═══ Study material ═══
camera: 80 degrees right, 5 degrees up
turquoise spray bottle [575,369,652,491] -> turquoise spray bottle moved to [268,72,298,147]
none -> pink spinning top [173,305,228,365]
═══
═══ Study material ═══
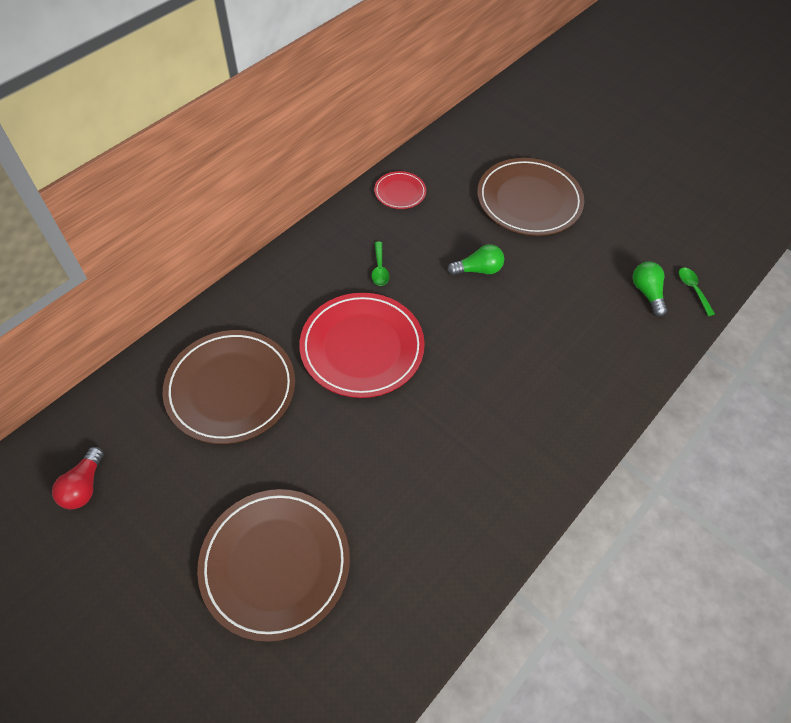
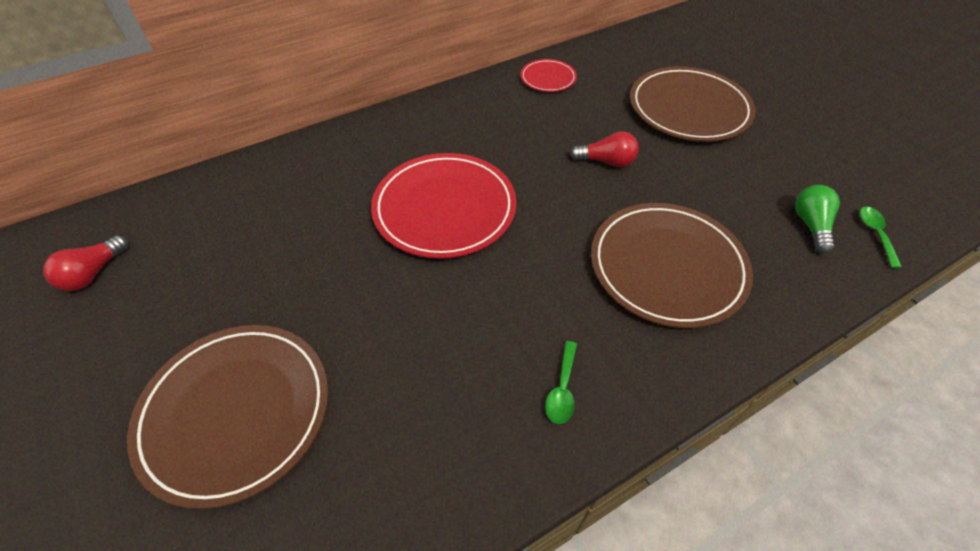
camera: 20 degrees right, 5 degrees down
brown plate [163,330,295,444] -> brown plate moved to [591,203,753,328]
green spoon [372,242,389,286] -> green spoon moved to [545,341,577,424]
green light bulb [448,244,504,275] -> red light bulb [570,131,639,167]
═══
═══ Study material ═══
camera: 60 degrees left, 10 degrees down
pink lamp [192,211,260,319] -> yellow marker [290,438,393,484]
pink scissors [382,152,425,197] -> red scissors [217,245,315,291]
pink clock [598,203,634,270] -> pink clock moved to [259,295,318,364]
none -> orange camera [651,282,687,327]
═══
▶ **Task to complete**: Find the string "none" in the data. Report each line it appears in.

▶ **Answer section**:
none -> pink spinning top [173,305,228,365]
none -> orange camera [651,282,687,327]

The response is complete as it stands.